> **TASK GOAL**: Transcribe exactly the lines from the first line of the records through the line containing "(708, 317) = (266, 306): blue", and leave out every picture.

Before-and-after object lists:
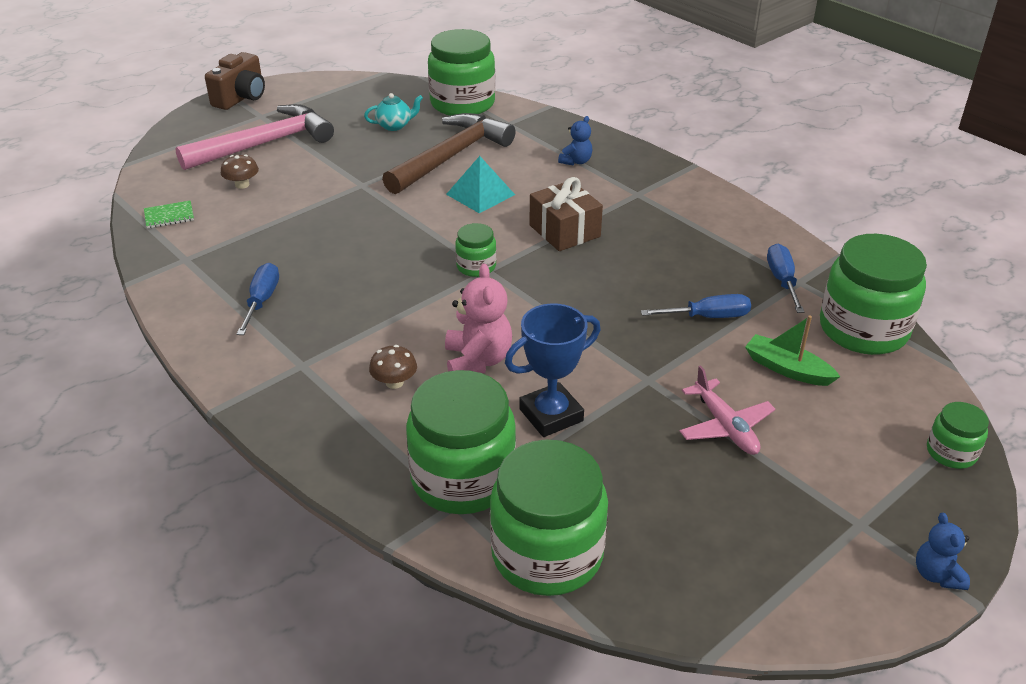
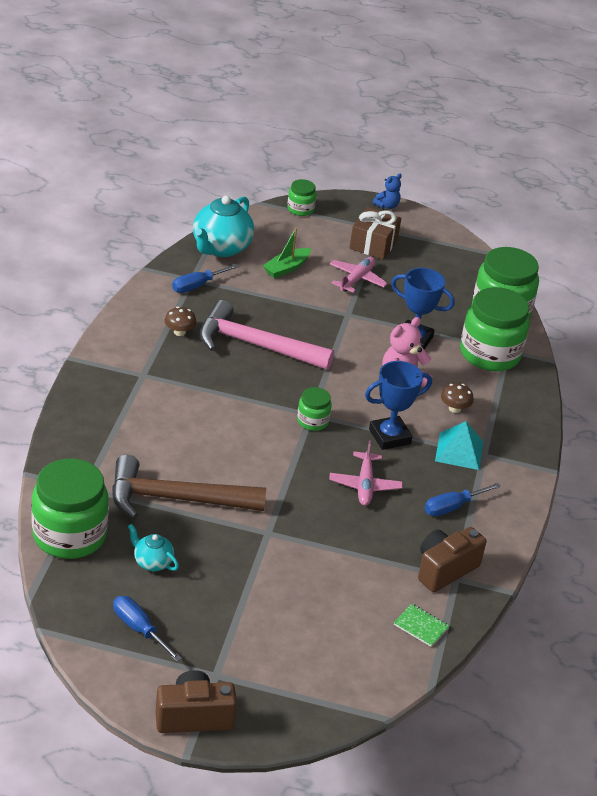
camera: 130 degrees left, 0 degrees up
(202, 257) = (444, 569): none -> brown camera
(242, 185) = (337, 609): brown mushroom -> brown mushroom (179, 332)
(264, 144) = (263, 637): pink hammer -> pink hammer (255, 345)
(354, 259) = (365, 485): none -> pink plane
(401, 308) = (389, 436): none -> blue trophy
(480, 194) = (219, 457): turquoise pyramid -> turquoise pyramid (459, 451)
(564, 231) = (228, 395): brown gift -> brown gift (373, 244)
(576, 161) = (120, 422): blue teddy bear -> none
(708, 317) = (266, 306): blue screwdriver -> blue screwdriver (139, 629)
(787, 369) = (286, 268): green boat -> green boat turned 45 degrees clockwise
(863, 329) = (221, 248): green jar -> turquoise teapot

> **TASK OUTPUT**:
camera: 130 degrees left, 0 degrees up
(202, 257) = (444, 569): none -> brown camera
(242, 185) = (337, 609): brown mushroom -> brown mushroom (179, 332)
(264, 144) = (263, 637): pink hammer -> pink hammer (255, 345)
(354, 259) = (365, 485): none -> pink plane
(401, 308) = (389, 436): none -> blue trophy
(480, 194) = (219, 457): turquoise pyramid -> turquoise pyramid (459, 451)
(564, 231) = (228, 395): brown gift -> brown gift (373, 244)
(576, 161) = (120, 422): blue teddy bear -> none
(708, 317) = (266, 306): blue screwdriver -> blue screwdriver (139, 629)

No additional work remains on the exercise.